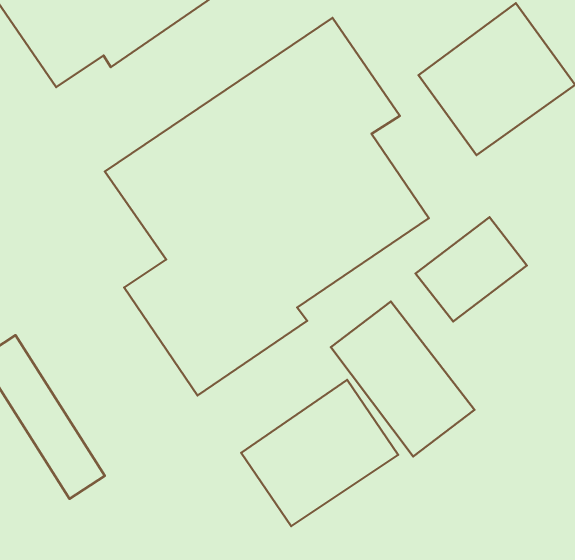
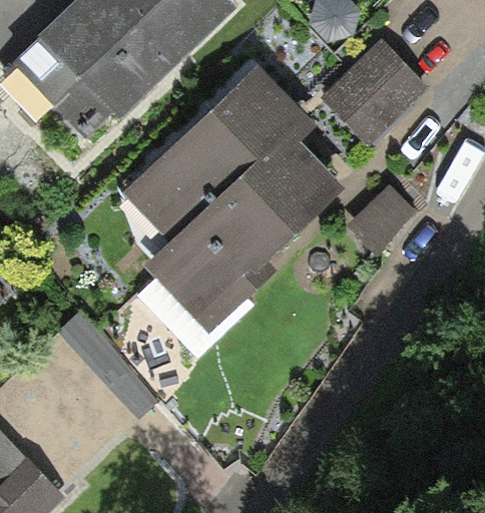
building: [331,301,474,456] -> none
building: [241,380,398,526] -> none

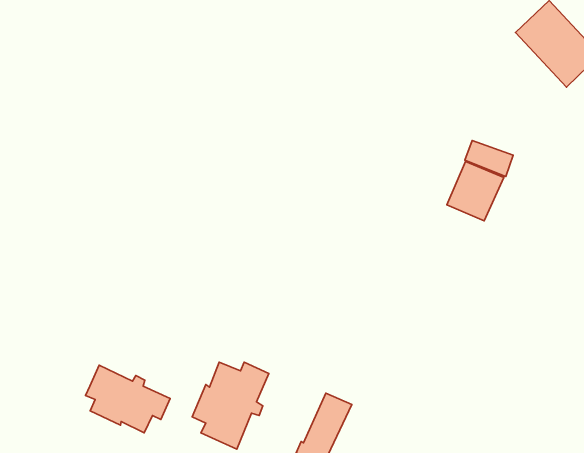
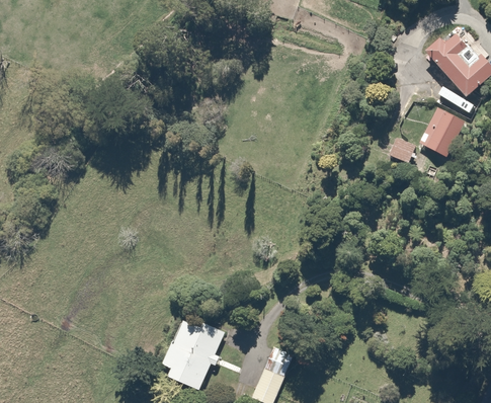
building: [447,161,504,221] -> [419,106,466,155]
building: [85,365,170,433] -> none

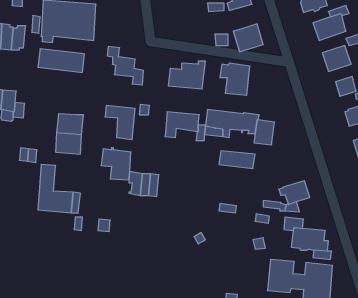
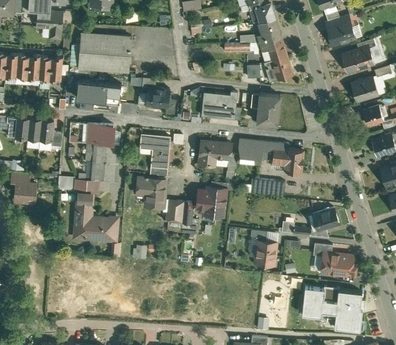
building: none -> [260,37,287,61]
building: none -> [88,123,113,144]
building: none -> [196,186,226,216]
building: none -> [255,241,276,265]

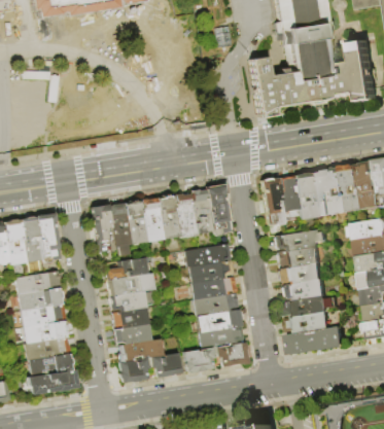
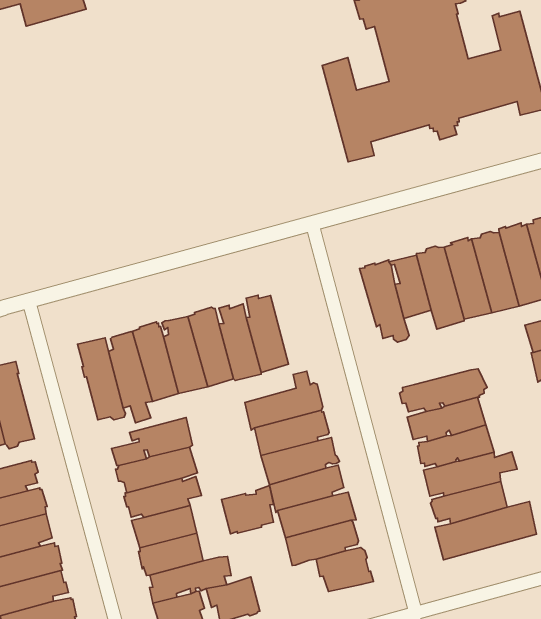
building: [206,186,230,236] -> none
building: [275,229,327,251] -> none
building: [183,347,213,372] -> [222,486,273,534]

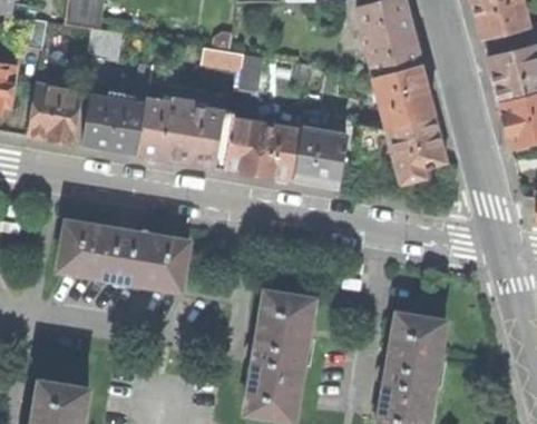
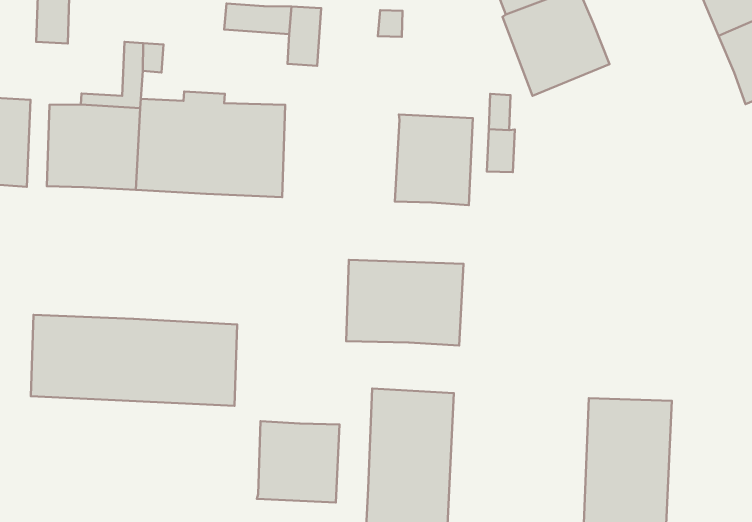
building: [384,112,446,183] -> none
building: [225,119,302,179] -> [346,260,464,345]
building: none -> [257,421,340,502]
■ ■ ■ ■ ■ ■ ■
Beginning with the line holding "building: [241,380,398,526] -> none" in the material above, restate word for word each line through the line holding "building: [225,119,302,179] ->", and exclude pictures.

building: [241,380,398,526] -> none

building: [447,161,504,221] -> [419,106,466,155]
building: [85,365,170,433] -> none

building: none -> [260,37,287,61]
building: none -> [88,123,113,144]
building: none -> [196,186,226,216]
building: none -> [255,241,276,265]

building: [206,186,230,236] -> none
building: [275,229,327,251] -> none
building: [183,347,213,372] -> [222,486,273,534]

building: [384,112,446,183] -> none
building: [225,119,302,179] -> [346,260,464,345]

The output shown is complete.